Work to be completed: Report each line of the data below in which "left" appears.

[Records from a collection]
==============================
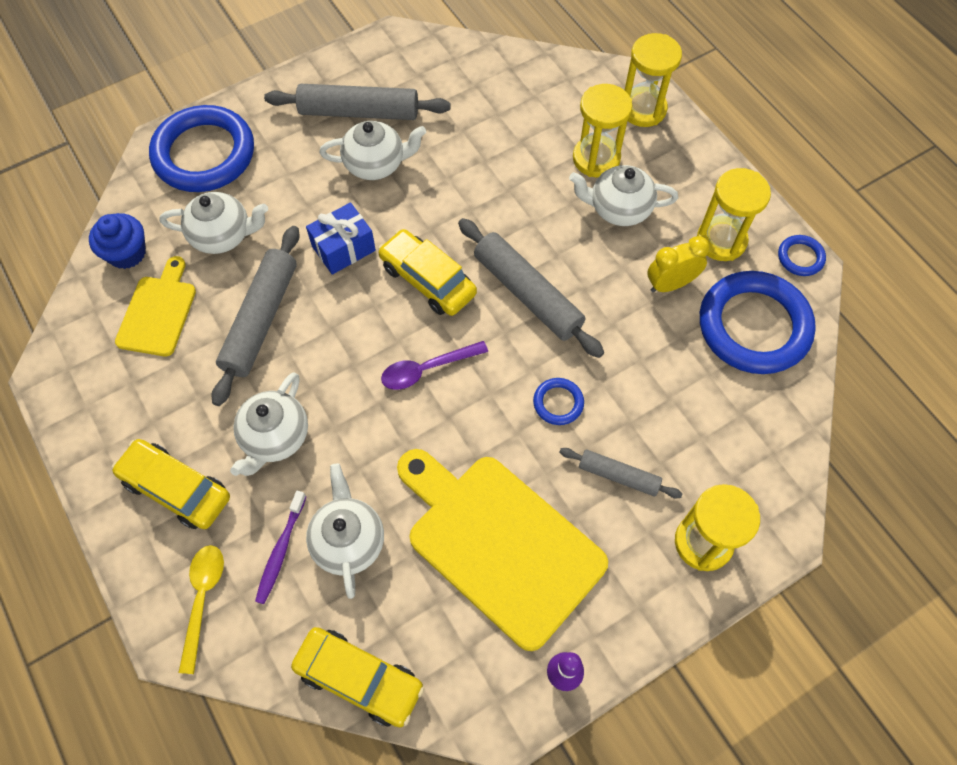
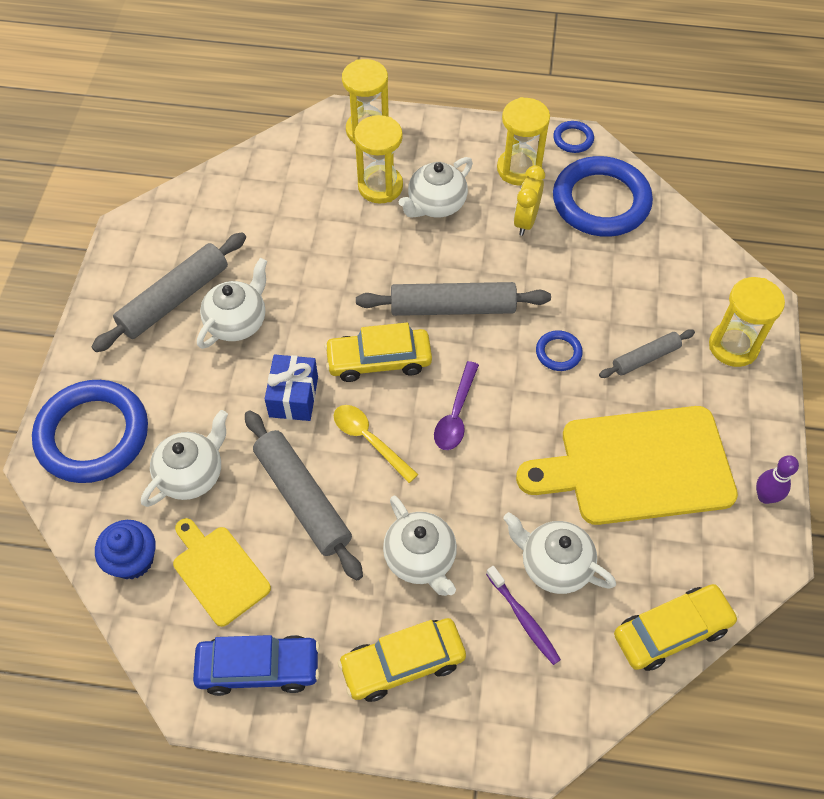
camera: 50 degrees left, 5 degrees down
yellow spoon [178,545,224,674] -> yellow spoon moved to [334,405,418,483]
none -> blue car [193,635,320,696]

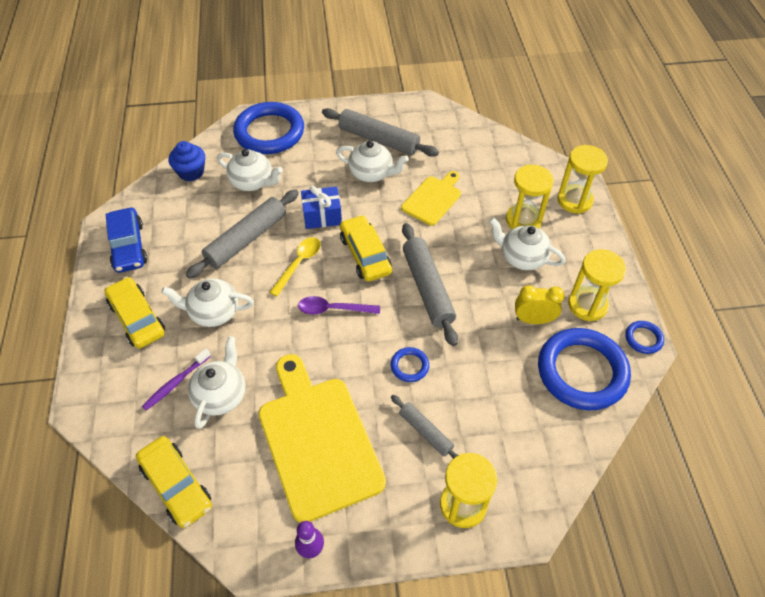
camera: 75 degrees right, 5 degrees down
yellow cutting board [173,518,271,627] -> yellow cutting board moved to [401,171,461,226]
white teapot [383,496,457,596] -> white teapot turned 45 degrees clockwise [161,278,254,327]

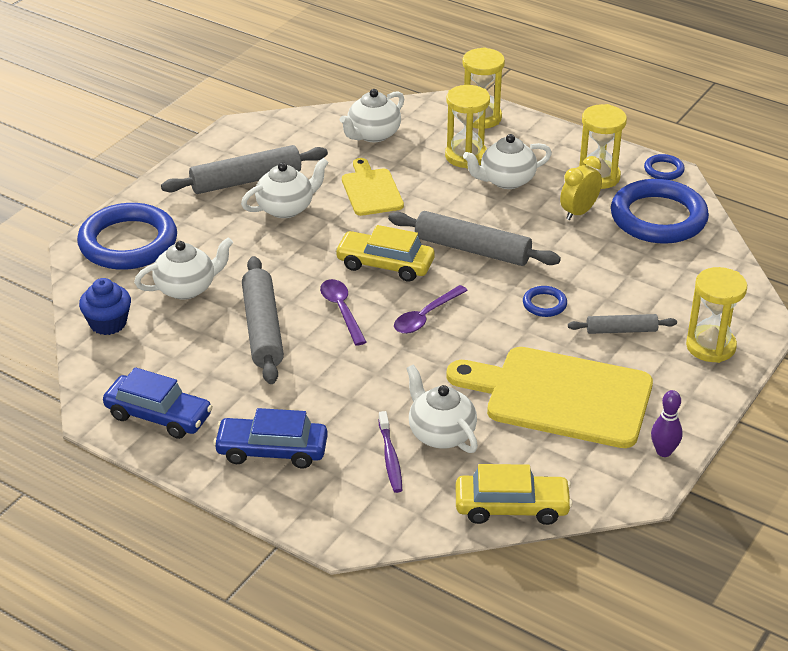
camera: 50 degrees left, 15 degrees down
yellow car [104,277,165,348] -> blue car [213,408,328,469]
white teapot [161,278,254,327] -> white teapot moved to [340,89,404,142]
yellow spoon [269,237,321,296] -> purple spoon [320,279,366,346]
blue gift [301,186,342,229] -> none

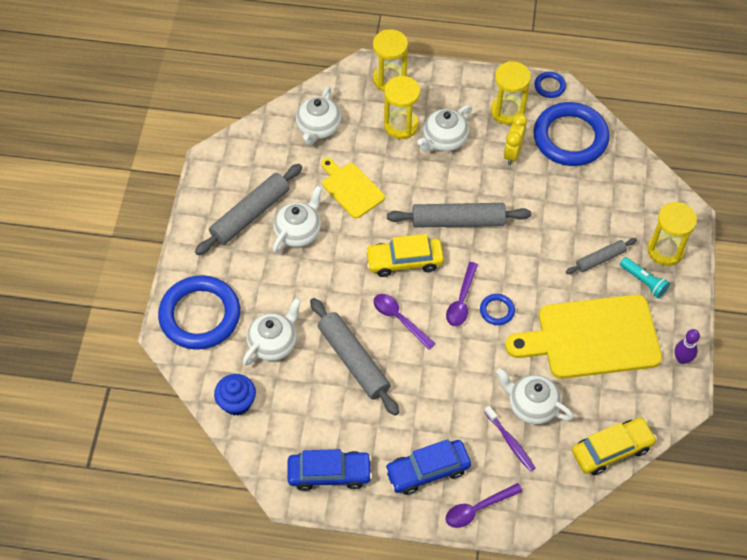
camera: 25 degrees left, 20 degrees up
blue ring [523,286,567,317] -> blue ring moved to [480,294,515,325]
none -> purple spoon [445,483,523,528]
none -> turquoise flashlight [620,257,670,299]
==============================
The answer:
camera: 50 degrees left, 5 degrees down
camera: 50 degrees left, 15 degrees down
camera: 25 degrees left, 20 degrees up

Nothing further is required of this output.